Written request
Reproduce, character for character, everything in the data from the line containing "Question: Is wooden" down to the line containing "coordinates (416, 171).", with both of those lines included.

Entries shown
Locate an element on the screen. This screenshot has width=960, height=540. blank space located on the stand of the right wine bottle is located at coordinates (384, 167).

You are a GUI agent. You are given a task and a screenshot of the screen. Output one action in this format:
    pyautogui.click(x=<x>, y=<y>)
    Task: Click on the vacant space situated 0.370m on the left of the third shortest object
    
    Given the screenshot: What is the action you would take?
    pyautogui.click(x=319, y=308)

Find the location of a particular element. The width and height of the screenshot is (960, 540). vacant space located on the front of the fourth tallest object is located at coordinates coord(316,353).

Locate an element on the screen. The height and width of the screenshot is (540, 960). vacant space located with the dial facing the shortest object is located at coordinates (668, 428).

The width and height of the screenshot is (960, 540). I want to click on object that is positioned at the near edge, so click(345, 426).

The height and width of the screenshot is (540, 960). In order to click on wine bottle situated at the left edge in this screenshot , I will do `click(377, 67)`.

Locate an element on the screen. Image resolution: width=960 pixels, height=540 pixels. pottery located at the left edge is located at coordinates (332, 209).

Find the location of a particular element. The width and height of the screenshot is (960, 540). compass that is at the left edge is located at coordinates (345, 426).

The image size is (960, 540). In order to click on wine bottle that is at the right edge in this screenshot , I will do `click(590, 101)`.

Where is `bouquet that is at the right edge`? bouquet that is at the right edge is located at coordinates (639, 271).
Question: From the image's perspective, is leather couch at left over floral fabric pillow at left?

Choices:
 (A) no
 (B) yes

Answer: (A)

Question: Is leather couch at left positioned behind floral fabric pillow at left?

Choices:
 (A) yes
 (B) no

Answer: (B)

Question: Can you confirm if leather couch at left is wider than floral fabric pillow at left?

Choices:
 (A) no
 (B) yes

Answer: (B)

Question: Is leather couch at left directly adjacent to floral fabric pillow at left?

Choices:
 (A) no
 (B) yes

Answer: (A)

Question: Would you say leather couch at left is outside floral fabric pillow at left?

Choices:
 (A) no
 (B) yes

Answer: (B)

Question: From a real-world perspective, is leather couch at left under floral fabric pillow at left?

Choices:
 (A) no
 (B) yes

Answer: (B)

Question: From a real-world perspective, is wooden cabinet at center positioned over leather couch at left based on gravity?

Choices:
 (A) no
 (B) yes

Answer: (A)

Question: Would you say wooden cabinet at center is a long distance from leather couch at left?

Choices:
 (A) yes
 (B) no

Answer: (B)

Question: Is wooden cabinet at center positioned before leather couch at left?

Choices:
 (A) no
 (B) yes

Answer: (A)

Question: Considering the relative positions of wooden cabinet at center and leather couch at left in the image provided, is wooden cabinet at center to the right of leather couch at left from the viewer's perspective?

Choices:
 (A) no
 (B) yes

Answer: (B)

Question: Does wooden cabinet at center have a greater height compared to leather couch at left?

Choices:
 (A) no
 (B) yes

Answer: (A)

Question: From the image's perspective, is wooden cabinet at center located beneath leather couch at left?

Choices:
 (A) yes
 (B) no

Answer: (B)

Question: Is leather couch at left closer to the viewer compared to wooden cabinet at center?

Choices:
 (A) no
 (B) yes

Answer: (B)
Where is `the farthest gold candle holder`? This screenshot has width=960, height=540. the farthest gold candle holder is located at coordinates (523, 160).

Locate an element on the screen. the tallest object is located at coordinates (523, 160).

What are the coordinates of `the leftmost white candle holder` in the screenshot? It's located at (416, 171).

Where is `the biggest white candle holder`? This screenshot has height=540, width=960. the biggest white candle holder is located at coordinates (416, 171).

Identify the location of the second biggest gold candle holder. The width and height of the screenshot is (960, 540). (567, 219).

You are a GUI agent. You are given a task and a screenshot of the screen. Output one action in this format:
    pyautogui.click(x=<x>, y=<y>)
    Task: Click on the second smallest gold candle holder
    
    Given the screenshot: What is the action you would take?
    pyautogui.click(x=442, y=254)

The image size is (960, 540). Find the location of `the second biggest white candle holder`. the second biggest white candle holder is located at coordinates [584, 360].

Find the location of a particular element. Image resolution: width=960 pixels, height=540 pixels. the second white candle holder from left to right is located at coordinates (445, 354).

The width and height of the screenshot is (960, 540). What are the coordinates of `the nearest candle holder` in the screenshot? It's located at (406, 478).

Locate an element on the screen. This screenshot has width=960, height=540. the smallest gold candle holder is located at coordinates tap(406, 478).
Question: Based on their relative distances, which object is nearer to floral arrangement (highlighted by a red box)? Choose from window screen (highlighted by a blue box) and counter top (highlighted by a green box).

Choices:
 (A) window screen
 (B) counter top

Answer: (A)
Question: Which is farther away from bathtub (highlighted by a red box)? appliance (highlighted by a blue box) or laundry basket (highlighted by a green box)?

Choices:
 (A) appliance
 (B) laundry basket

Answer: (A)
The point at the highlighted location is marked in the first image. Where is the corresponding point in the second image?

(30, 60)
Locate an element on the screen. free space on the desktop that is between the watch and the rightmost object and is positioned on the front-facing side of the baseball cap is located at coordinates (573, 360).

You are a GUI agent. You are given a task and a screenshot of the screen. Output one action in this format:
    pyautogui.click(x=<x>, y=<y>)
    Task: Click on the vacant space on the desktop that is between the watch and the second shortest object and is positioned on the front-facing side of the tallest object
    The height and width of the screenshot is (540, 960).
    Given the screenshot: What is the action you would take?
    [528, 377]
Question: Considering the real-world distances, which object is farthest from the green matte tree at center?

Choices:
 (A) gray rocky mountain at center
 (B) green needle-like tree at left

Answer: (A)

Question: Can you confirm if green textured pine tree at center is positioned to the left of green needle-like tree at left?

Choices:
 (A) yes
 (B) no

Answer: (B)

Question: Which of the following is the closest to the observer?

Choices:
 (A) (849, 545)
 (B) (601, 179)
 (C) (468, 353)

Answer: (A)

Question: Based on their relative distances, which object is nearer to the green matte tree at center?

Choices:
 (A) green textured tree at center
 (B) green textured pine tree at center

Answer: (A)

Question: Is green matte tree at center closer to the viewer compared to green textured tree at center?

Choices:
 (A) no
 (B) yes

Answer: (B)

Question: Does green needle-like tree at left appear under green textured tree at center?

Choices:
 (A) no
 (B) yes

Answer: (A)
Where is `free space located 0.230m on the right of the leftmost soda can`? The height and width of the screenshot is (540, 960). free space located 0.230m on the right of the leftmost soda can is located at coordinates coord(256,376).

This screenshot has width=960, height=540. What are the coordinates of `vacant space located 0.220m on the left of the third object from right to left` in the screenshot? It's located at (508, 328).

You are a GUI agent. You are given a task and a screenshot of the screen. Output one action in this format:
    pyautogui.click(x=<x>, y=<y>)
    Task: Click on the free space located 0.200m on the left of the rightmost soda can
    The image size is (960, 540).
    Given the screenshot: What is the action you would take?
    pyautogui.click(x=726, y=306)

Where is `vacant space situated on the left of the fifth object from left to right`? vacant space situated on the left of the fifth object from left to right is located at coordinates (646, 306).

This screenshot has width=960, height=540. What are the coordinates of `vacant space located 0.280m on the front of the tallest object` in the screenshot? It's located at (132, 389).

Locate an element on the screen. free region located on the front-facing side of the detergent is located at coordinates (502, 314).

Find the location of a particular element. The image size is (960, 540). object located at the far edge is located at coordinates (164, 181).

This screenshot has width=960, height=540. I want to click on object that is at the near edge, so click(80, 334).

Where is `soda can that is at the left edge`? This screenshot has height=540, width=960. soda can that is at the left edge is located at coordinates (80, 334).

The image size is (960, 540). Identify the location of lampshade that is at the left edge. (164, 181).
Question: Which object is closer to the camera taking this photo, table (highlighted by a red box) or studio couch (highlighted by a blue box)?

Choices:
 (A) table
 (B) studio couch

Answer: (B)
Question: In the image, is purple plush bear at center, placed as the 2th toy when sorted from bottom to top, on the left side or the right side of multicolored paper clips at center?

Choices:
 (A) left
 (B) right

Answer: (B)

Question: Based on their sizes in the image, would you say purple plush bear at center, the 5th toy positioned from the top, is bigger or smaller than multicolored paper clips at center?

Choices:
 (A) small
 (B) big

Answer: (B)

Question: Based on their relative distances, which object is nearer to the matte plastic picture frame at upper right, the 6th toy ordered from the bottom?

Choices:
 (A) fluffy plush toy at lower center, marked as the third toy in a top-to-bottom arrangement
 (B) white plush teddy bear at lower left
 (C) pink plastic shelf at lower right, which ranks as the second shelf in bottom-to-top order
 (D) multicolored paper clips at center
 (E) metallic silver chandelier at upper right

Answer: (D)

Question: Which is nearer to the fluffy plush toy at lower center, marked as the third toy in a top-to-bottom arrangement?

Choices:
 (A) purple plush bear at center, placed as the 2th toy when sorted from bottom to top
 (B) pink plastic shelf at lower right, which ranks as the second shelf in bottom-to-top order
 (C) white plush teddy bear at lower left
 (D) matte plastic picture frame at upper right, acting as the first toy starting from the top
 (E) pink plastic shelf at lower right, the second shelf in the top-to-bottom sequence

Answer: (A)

Finished answer
Question: Is wooden cabinet at center positioned before leather couch at left?

Choices:
 (A) no
 (B) yes

Answer: (A)

Question: Considering the relative positions of wooden cabinet at center and leather couch at left in the image provided, is wooden cabinet at center to the right of leather couch at left from the viewer's perspective?

Choices:
 (A) no
 (B) yes

Answer: (B)

Question: Does wooden cabinet at center have a greater height compared to leather couch at left?

Choices:
 (A) no
 (B) yes

Answer: (A)

Question: From the image's perspective, is wooden cabinet at center located beneath leather couch at left?

Choices:
 (A) yes
 (B) no

Answer: (B)

Question: Is leather couch at left closer to the viewer compared to wooden cabinet at center?

Choices:
 (A) no
 (B) yes

Answer: (B)
Where is `the farthest gold candle holder`? This screenshot has width=960, height=540. the farthest gold candle holder is located at coordinates (523, 160).

Locate an element on the screen. the tallest object is located at coordinates (523, 160).

What are the coordinates of `the leftmost white candle holder` in the screenshot? It's located at (416, 171).

Where is `the biggest white candle holder`? This screenshot has height=540, width=960. the biggest white candle holder is located at coordinates (416, 171).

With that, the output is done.